------ Provided material

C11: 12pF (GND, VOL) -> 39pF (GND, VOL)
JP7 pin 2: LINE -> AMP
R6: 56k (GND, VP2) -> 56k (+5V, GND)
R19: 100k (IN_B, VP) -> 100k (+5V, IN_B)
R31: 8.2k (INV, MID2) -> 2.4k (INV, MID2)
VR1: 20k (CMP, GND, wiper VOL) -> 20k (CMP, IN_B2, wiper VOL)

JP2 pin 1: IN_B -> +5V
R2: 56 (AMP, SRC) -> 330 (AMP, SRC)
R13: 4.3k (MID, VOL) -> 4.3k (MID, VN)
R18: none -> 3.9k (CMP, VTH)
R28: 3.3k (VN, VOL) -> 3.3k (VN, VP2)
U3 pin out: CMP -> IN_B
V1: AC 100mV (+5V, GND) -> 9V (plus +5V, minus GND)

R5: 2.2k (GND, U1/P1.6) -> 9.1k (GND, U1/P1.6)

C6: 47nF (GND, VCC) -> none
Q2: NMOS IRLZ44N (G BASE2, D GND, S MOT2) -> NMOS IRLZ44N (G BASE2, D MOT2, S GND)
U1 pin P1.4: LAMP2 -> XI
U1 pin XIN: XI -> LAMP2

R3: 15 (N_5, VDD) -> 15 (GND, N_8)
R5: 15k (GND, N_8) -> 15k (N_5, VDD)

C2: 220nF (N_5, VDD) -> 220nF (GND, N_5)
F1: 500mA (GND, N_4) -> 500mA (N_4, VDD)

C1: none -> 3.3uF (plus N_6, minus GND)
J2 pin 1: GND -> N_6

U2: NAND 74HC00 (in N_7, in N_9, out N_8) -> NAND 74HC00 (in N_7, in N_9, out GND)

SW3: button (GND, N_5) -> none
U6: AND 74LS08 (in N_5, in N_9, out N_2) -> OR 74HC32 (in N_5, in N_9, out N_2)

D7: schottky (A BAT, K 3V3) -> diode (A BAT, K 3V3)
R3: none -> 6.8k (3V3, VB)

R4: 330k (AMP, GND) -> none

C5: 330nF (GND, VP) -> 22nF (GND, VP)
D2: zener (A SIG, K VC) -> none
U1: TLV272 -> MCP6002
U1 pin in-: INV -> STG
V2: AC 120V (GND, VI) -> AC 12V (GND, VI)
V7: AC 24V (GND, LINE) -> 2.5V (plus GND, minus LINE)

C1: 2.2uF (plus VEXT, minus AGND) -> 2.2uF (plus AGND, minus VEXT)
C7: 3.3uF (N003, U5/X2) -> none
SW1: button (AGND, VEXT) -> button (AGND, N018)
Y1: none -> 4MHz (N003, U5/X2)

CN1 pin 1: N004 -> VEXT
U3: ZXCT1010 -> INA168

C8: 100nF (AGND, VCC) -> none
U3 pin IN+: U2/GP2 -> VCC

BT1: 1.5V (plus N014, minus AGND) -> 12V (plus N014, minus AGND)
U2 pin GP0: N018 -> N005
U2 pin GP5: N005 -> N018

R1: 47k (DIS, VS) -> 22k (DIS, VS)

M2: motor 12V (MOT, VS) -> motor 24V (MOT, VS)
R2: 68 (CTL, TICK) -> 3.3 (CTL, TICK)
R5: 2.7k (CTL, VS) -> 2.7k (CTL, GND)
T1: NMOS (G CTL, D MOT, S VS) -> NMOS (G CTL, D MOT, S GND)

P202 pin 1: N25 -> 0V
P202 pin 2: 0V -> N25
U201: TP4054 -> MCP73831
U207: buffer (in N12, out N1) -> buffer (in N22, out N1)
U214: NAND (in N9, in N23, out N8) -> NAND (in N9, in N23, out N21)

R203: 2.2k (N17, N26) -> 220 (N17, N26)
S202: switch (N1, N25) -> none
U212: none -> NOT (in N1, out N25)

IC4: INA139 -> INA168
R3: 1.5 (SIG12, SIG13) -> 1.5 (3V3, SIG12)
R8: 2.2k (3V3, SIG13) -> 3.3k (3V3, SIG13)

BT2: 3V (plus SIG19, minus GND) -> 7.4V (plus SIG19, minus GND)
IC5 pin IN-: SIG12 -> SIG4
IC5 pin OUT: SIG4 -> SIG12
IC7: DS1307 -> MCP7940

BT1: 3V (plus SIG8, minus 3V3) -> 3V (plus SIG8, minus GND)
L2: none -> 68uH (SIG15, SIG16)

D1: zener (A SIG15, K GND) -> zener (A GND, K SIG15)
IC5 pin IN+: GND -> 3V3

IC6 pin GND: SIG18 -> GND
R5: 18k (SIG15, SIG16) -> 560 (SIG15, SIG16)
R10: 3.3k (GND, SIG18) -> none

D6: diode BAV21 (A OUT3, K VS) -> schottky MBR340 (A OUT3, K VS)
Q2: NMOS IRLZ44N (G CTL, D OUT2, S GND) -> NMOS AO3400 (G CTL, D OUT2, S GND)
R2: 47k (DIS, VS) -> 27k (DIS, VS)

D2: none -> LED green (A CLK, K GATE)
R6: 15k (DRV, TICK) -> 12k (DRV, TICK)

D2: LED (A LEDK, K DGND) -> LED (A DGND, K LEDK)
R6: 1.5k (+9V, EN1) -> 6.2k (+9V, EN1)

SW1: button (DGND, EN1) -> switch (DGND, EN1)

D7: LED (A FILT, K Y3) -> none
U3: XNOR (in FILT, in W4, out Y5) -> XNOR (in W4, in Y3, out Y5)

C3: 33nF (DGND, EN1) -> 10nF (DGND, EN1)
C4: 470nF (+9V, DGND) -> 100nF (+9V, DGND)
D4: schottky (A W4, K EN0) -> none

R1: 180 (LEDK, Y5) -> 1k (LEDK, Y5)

------------

How to complete this task:
Check the lines above for the word "LEDK" and give the number of lines where it appears, with no other text.

Answer space:
2